• [DATA LISTING]
*****

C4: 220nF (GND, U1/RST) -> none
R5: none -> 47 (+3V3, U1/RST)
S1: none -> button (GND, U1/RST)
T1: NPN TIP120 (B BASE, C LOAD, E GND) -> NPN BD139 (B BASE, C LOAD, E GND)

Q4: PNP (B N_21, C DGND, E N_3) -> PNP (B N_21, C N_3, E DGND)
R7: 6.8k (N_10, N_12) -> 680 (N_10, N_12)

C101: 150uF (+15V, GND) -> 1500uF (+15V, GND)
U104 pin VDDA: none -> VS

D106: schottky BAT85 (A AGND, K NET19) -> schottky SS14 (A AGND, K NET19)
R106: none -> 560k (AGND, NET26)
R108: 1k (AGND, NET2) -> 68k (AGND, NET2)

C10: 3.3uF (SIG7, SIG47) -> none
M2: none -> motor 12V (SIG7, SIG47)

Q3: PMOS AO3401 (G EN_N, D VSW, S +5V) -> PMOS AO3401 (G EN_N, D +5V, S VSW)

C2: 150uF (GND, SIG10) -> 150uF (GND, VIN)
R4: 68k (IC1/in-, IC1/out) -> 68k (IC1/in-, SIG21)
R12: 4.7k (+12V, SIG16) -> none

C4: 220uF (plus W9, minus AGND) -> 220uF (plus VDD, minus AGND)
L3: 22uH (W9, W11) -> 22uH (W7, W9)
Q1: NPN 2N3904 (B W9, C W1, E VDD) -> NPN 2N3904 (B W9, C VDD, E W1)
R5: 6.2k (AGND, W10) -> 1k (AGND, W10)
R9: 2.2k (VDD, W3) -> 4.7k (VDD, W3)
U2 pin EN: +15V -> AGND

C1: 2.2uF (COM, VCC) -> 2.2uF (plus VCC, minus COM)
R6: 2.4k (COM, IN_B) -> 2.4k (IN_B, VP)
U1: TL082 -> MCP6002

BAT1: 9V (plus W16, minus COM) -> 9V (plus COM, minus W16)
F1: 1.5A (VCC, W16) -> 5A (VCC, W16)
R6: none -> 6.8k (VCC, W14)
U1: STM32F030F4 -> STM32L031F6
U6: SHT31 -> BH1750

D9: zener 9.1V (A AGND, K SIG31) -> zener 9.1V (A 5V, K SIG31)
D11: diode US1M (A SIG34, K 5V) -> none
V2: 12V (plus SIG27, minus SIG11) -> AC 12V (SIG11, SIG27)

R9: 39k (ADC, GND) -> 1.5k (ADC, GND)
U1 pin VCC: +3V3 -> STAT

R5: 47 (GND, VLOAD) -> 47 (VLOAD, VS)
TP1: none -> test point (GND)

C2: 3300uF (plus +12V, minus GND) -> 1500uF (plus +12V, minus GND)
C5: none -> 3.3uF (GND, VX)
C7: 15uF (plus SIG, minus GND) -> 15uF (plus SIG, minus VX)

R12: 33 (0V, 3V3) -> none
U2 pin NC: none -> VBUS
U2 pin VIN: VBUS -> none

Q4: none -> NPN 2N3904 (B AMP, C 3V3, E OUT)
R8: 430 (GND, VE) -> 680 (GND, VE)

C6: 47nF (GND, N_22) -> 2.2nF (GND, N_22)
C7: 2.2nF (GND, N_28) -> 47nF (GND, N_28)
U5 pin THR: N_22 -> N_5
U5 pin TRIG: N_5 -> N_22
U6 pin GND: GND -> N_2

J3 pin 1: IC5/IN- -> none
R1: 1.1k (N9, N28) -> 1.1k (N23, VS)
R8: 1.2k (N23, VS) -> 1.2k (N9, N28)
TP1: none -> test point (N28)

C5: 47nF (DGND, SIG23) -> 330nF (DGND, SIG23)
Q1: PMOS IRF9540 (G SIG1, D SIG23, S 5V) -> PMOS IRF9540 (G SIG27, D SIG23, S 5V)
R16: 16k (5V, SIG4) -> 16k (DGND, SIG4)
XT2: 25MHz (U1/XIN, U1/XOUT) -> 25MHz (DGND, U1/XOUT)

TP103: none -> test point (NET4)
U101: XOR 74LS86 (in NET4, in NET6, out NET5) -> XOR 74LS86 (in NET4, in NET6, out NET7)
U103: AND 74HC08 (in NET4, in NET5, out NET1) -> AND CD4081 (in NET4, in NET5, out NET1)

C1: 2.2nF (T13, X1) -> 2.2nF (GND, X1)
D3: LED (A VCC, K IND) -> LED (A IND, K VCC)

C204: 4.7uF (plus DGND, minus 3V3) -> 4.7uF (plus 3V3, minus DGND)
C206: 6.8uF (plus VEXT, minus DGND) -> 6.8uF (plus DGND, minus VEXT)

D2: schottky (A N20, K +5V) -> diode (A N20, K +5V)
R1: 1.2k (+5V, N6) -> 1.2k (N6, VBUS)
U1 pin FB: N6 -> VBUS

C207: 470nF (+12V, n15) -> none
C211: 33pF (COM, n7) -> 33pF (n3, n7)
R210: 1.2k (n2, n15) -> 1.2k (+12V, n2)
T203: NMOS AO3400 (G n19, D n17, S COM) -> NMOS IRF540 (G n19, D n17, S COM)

*****

• [TASK REQUIREMENTS] The answer is the lines above between the line holding "L3: 22uH (W9, W11) -> 22uH (W7, W9)" and the line holding "D9: zener 9.1V", inclusive, each written out exactly, and no others.

• [RESPONSE]
L3: 22uH (W9, W11) -> 22uH (W7, W9)
Q1: NPN 2N3904 (B W9, C W1, E VDD) -> NPN 2N3904 (B W9, C VDD, E W1)
R5: 6.2k (AGND, W10) -> 1k (AGND, W10)
R9: 2.2k (VDD, W3) -> 4.7k (VDD, W3)
U2 pin EN: +15V -> AGND

C1: 2.2uF (COM, VCC) -> 2.2uF (plus VCC, minus COM)
R6: 2.4k (COM, IN_B) -> 2.4k (IN_B, VP)
U1: TL082 -> MCP6002

BAT1: 9V (plus W16, minus COM) -> 9V (plus COM, minus W16)
F1: 1.5A (VCC, W16) -> 5A (VCC, W16)
R6: none -> 6.8k (VCC, W14)
U1: STM32F030F4 -> STM32L031F6
U6: SHT31 -> BH1750

D9: zener 9.1V (A AGND, K SIG31) -> zener 9.1V (A 5V, K SIG31)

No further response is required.